▸ **Task requirements**
Your result should be the lines holding the word "strawberry", copied from the entries below.
*-*-*
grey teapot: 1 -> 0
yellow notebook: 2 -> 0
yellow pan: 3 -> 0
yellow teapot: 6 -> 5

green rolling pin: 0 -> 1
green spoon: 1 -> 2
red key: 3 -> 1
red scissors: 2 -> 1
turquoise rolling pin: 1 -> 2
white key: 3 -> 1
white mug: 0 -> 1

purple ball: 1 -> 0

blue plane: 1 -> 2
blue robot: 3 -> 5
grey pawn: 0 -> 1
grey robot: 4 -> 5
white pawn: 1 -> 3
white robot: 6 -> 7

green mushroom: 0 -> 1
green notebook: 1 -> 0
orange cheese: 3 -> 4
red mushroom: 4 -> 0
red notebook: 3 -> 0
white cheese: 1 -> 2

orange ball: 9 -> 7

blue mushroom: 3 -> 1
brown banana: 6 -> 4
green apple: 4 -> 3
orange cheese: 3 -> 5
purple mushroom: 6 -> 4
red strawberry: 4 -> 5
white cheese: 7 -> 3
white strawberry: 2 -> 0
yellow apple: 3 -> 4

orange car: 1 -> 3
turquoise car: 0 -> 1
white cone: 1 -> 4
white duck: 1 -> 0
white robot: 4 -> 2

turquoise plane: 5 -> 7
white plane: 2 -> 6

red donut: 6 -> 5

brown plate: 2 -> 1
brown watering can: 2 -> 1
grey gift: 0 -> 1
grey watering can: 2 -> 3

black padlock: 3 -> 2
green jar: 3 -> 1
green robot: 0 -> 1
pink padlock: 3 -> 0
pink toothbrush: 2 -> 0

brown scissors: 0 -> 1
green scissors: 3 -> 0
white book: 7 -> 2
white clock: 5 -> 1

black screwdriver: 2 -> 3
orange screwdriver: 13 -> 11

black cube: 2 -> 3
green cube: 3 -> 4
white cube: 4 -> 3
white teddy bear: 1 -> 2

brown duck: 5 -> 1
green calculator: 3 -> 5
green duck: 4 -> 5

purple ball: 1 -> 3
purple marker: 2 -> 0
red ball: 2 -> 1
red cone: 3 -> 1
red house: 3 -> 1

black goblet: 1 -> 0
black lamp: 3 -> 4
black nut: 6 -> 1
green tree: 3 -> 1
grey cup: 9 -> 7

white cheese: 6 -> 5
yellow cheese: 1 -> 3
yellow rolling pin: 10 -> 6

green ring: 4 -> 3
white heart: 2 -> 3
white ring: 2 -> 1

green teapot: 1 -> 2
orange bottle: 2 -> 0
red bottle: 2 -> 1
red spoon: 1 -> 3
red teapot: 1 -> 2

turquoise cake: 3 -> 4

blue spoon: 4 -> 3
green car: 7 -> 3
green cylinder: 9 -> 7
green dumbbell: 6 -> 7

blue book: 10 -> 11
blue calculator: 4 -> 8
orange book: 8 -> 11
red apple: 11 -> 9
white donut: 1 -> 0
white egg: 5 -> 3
*-*-*
▸ **Response to the task**
red strawberry: 4 -> 5
white strawberry: 2 -> 0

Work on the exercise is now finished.